## Given entries
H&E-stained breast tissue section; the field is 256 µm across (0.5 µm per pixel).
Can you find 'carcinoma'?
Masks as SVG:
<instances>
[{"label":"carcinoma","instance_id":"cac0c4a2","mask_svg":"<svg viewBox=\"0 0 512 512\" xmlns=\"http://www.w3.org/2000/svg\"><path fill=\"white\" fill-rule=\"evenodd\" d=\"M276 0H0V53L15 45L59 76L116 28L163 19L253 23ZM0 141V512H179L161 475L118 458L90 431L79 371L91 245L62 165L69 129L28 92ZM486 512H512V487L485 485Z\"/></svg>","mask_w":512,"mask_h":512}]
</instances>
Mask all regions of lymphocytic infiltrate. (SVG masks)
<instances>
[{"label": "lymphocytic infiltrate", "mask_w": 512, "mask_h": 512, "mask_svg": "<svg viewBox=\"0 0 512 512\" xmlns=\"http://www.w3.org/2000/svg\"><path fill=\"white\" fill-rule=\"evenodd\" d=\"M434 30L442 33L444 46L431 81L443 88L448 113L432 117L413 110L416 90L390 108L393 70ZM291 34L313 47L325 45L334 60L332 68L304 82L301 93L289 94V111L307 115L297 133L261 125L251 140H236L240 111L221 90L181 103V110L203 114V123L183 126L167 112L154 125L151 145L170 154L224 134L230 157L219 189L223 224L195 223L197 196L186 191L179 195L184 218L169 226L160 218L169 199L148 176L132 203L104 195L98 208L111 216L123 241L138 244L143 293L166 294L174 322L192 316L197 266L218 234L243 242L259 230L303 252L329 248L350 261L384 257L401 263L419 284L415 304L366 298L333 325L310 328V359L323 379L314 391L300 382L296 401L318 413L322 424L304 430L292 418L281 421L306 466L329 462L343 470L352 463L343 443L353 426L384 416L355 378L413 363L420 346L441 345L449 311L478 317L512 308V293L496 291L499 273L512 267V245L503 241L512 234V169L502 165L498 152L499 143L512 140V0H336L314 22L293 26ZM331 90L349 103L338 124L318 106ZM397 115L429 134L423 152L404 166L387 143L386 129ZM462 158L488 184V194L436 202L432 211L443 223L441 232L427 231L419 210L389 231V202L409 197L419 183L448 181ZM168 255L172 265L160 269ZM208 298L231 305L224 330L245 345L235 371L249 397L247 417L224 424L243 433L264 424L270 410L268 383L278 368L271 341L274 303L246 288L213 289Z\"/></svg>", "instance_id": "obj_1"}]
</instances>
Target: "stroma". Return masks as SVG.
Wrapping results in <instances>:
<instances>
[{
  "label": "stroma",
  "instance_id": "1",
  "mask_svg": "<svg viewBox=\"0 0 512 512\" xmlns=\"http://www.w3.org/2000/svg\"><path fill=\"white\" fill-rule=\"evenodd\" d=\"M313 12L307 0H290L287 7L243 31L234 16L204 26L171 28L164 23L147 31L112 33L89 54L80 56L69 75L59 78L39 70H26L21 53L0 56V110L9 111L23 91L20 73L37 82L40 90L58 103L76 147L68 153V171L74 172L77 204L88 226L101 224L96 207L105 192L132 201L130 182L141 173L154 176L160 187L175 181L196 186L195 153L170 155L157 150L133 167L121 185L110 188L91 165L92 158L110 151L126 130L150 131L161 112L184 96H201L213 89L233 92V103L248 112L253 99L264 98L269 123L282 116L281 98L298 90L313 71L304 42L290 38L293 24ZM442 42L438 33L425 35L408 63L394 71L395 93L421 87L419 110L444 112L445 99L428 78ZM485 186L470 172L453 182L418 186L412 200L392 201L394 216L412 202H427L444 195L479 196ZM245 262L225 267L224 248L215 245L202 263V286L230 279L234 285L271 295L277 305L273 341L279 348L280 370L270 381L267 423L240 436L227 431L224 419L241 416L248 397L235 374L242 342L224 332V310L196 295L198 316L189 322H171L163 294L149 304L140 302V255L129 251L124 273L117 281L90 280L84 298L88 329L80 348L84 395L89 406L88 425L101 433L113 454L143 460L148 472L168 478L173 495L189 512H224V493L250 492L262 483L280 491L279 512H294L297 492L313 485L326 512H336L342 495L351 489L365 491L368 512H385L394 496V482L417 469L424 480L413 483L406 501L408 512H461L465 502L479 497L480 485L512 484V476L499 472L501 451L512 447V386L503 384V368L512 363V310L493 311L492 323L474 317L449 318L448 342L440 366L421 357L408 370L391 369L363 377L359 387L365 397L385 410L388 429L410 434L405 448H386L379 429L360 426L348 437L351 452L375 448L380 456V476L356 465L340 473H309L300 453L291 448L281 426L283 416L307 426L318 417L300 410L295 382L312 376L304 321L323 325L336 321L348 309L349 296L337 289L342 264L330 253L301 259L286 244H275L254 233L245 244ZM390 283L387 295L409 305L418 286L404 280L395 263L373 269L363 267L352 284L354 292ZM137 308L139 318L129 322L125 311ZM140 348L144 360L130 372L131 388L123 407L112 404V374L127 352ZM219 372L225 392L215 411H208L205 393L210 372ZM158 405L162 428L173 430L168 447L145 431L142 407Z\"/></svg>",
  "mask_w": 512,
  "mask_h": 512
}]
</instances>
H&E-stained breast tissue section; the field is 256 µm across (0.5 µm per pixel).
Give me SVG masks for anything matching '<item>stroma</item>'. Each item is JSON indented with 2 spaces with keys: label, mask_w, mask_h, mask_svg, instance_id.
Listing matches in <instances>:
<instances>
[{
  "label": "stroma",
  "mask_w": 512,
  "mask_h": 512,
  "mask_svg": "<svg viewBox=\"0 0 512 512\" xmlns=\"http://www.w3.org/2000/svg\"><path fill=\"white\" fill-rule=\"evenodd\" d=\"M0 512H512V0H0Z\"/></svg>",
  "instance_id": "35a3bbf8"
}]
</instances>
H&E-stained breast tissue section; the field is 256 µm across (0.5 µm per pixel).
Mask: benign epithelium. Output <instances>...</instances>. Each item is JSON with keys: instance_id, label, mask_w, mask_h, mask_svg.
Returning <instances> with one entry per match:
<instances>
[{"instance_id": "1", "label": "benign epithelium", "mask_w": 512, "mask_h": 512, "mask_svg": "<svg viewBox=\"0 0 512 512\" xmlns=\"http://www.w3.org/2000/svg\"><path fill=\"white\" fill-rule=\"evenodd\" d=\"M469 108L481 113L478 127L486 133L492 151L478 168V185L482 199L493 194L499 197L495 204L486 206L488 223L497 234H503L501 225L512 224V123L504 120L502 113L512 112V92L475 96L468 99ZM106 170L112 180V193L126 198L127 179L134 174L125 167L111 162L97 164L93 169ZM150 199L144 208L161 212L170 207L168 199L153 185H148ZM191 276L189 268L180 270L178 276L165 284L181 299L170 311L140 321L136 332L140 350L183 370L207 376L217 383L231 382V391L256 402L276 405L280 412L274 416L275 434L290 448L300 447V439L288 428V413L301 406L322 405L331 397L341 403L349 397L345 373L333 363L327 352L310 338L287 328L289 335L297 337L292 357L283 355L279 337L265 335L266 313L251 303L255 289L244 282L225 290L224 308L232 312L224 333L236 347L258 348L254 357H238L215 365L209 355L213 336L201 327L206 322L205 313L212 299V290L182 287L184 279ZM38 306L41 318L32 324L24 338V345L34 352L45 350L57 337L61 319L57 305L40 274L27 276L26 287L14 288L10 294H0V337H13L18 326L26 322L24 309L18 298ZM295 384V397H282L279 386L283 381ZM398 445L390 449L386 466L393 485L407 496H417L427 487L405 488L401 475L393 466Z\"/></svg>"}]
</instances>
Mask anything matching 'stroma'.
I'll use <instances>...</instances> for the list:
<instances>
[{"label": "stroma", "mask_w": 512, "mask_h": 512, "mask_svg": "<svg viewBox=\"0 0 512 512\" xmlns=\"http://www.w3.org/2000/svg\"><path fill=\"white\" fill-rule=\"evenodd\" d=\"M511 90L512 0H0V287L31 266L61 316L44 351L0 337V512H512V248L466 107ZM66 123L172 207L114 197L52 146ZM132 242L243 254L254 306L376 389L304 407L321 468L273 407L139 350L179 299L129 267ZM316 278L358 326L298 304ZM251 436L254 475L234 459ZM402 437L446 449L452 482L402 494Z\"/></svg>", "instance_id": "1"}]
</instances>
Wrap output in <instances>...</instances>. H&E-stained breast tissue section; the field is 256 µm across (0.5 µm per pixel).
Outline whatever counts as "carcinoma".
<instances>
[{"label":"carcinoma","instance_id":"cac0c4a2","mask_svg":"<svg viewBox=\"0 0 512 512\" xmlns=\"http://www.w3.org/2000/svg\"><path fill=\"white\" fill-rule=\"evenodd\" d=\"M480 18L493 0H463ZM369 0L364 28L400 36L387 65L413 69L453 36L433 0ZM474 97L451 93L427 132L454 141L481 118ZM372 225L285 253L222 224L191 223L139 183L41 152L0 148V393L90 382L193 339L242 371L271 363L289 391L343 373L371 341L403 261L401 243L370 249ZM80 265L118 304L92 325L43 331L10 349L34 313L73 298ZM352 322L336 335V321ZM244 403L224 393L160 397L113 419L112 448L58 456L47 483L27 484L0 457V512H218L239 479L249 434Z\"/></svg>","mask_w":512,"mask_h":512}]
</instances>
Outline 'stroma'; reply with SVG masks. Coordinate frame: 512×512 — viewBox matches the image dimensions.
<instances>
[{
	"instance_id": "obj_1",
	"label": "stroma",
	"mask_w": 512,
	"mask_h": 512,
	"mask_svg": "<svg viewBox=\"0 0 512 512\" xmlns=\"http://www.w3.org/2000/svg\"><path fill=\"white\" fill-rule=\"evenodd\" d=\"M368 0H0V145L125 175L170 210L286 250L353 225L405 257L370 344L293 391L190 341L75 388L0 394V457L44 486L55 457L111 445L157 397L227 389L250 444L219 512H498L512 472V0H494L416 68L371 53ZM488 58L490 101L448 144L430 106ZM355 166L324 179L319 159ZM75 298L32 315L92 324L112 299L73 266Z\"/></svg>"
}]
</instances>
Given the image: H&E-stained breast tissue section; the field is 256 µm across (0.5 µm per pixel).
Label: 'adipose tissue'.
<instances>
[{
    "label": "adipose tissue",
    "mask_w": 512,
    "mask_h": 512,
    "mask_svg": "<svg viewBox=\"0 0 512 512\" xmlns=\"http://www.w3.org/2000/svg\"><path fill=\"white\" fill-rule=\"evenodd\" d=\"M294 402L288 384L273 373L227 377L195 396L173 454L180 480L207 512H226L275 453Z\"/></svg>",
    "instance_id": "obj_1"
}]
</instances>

## Brief
Quote only the lines from the line containing "Outline whatever counts" through the end of the listing, please, keeping both the first and the last line.

## Task answer
Outline whatever counts as "carcinoma".
<instances>
[{"label":"carcinoma","instance_id":"cac0c4a2","mask_svg":"<svg viewBox=\"0 0 512 512\" xmlns=\"http://www.w3.org/2000/svg\"><path fill=\"white\" fill-rule=\"evenodd\" d=\"M480 18L493 0H463ZM369 0L364 28L400 36L387 65L413 69L453 36L433 0ZM474 97L451 93L427 132L454 141L481 118ZM372 225L285 253L222 224L191 223L139 183L41 152L0 148V393L90 382L193 339L242 371L271 363L289 391L343 373L371 341L403 261L401 243L370 249ZM80 265L118 304L92 325L43 331L10 349L34 313L73 298ZM352 322L336 335V321ZM244 403L224 393L160 397L113 419L112 448L58 456L47 483L27 484L0 457V512H218L239 479L249 434Z\"/></svg>","mask_w":512,"mask_h":512}]
</instances>
Outline 'stroma'; reply with SVG masks. Coordinate frame: 512×512 — viewBox matches the image dimensions.
<instances>
[{
	"instance_id": "obj_1",
	"label": "stroma",
	"mask_w": 512,
	"mask_h": 512,
	"mask_svg": "<svg viewBox=\"0 0 512 512\" xmlns=\"http://www.w3.org/2000/svg\"><path fill=\"white\" fill-rule=\"evenodd\" d=\"M368 0H0V145L125 175L170 210L286 250L353 225L405 257L370 344L293 391L190 341L75 388L0 394V457L44 486L55 457L111 445L157 397L227 389L250 444L219 512H498L512 472V0H494L416 68L371 53ZM488 58L490 101L448 144L430 106ZM355 166L324 179L319 159ZM75 298L32 315L92 324L112 299L73 266Z\"/></svg>"
}]
</instances>
Given the image: H&E-stained breast tissue section; the field is 256 µm across (0.5 µm per pixel).
Label: 'adipose tissue'.
<instances>
[{
    "label": "adipose tissue",
    "mask_w": 512,
    "mask_h": 512,
    "mask_svg": "<svg viewBox=\"0 0 512 512\" xmlns=\"http://www.w3.org/2000/svg\"><path fill=\"white\" fill-rule=\"evenodd\" d=\"M294 402L288 384L273 373L227 377L195 396L173 454L180 480L207 512H226L275 453Z\"/></svg>",
    "instance_id": "obj_1"
}]
</instances>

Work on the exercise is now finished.